PROVIDED DATA:
——————————
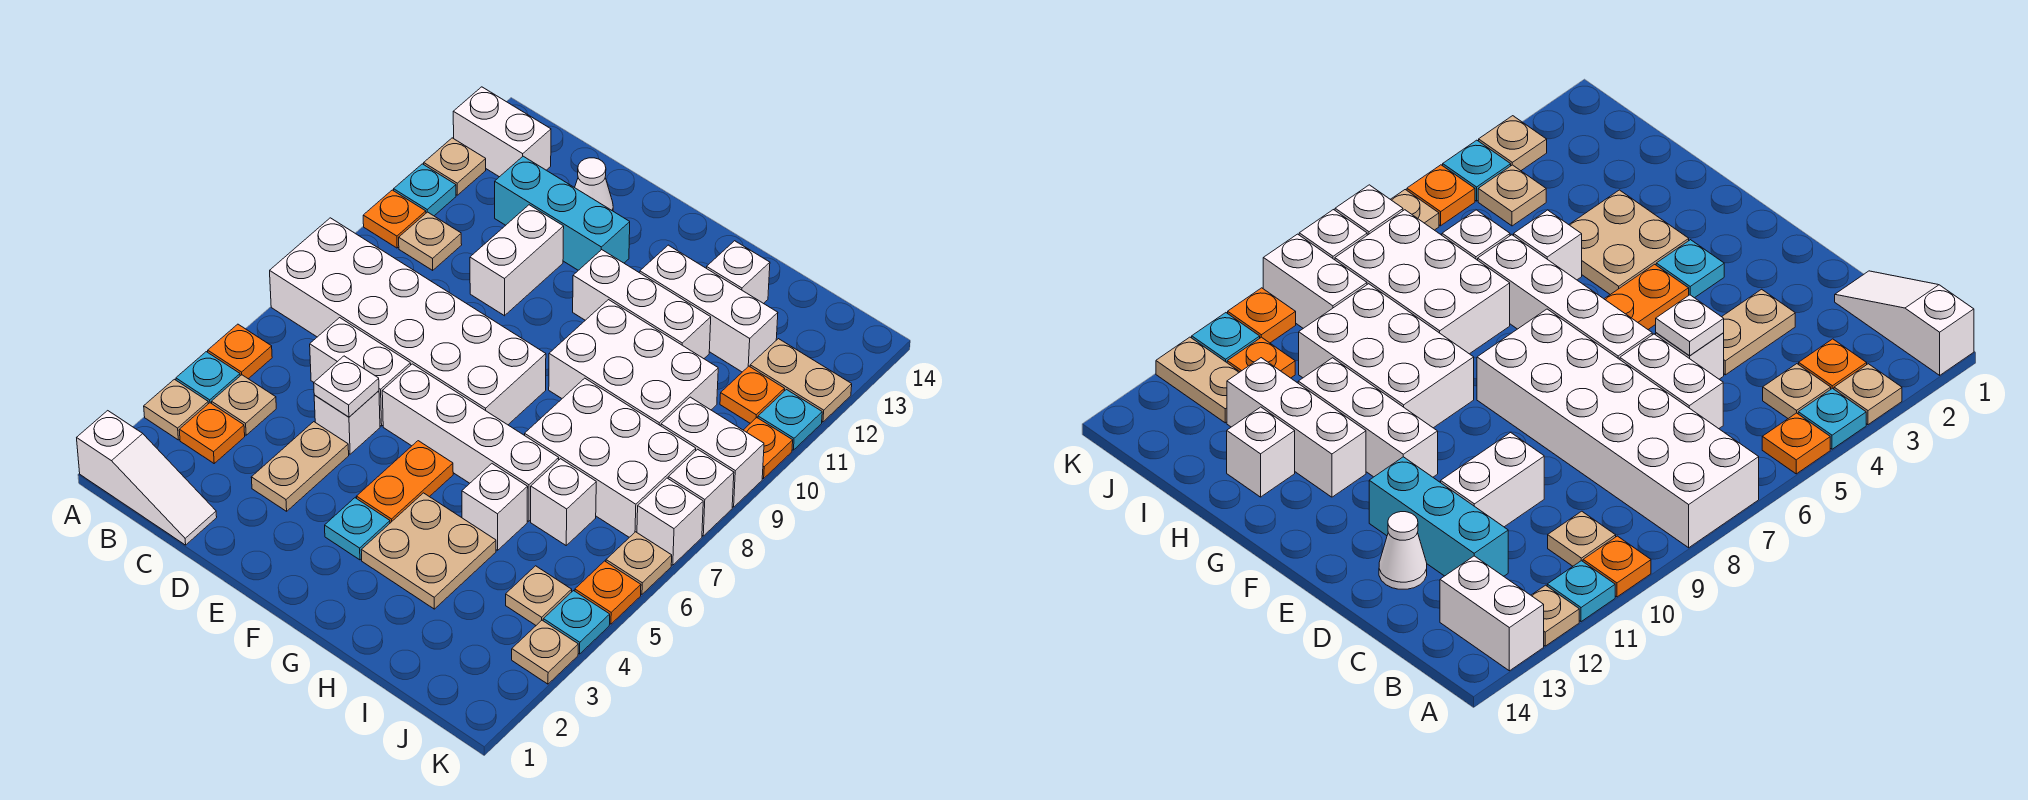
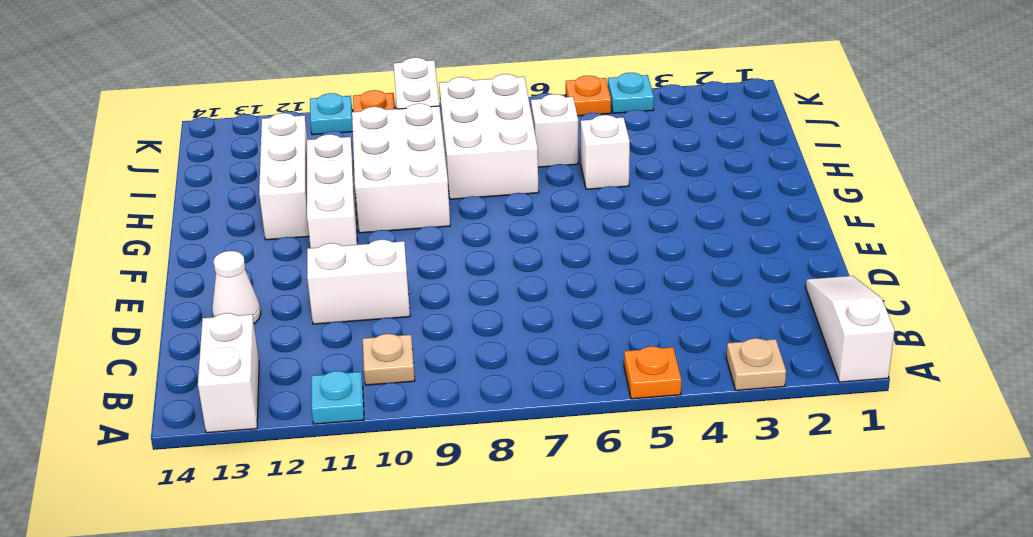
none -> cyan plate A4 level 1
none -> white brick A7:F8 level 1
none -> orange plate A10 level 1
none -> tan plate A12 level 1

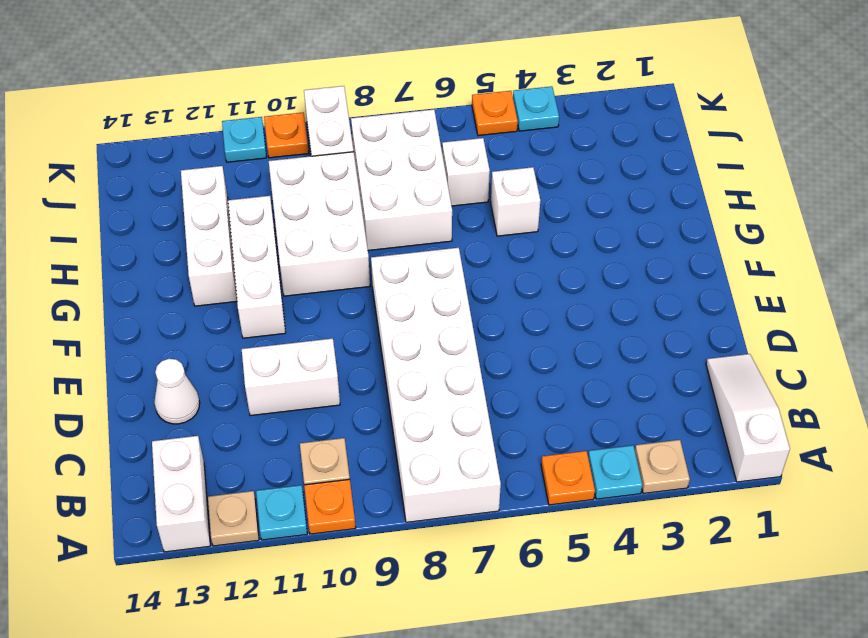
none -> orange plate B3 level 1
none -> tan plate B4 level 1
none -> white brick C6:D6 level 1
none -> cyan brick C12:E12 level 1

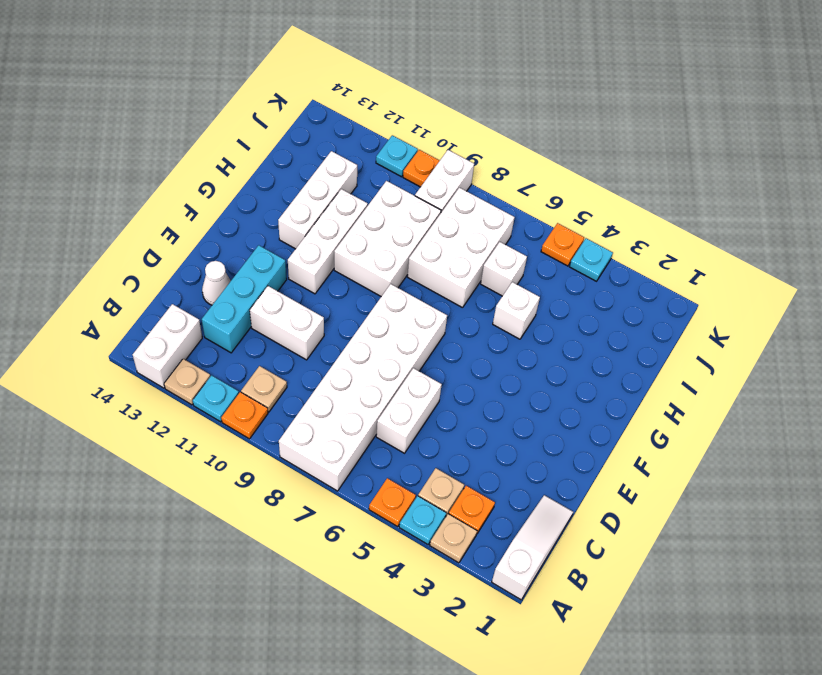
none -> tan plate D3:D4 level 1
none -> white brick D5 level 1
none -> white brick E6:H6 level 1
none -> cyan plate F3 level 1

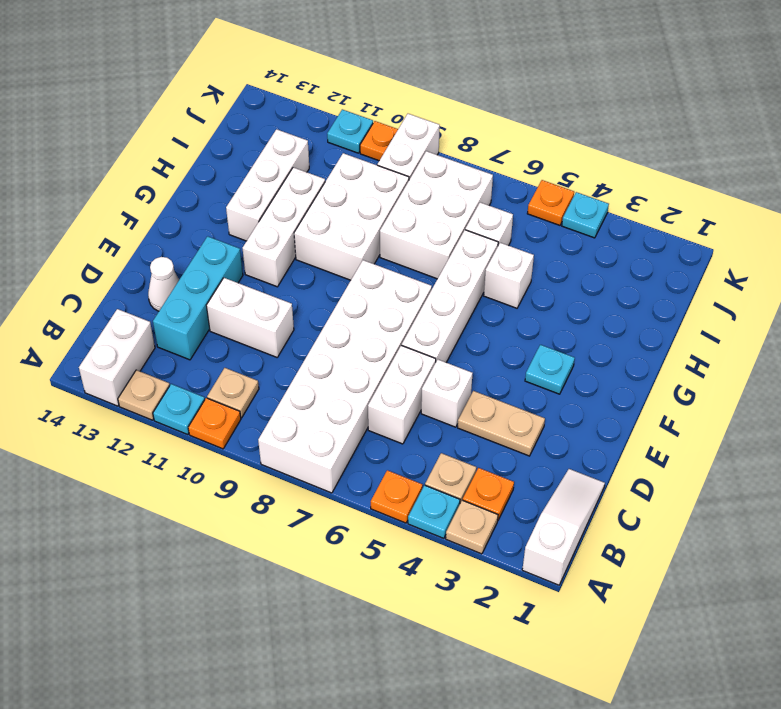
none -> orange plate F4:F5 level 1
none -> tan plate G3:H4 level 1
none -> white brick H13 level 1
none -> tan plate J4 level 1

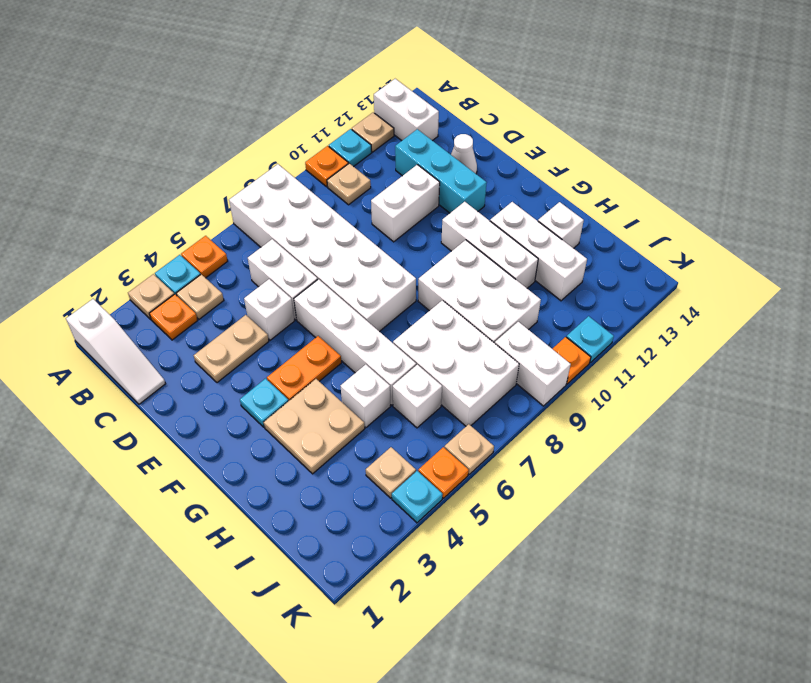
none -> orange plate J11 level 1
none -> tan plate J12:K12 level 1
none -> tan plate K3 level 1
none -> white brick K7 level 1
——————————
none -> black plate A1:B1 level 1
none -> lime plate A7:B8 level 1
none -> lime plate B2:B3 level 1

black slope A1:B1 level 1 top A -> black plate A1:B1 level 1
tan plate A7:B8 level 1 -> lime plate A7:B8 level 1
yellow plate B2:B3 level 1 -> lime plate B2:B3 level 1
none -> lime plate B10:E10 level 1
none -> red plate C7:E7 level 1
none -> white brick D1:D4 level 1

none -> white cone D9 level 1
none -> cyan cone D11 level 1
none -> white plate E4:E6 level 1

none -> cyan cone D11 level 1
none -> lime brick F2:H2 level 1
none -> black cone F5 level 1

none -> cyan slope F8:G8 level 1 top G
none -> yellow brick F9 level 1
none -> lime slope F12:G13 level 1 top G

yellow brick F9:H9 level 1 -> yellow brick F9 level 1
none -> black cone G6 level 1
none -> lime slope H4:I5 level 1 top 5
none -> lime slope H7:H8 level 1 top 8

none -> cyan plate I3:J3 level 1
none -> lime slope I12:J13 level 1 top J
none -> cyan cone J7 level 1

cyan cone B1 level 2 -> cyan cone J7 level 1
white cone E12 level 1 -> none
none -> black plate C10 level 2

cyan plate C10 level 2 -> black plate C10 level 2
——————————
ACTIVITY: Repeat, exactly as they stand above, the lines from the line with "none -> cyan plate I3:J3 level 1" to the line with "cyan plate C10", both lines included.

TASK ANSWER:
none -> cyan plate I3:J3 level 1
none -> lime slope I12:J13 level 1 top J
none -> cyan cone J7 level 1

cyan cone B1 level 2 -> cyan cone J7 level 1
white cone E12 level 1 -> none
none -> black plate C10 level 2

cyan plate C10 level 2 -> black plate C10 level 2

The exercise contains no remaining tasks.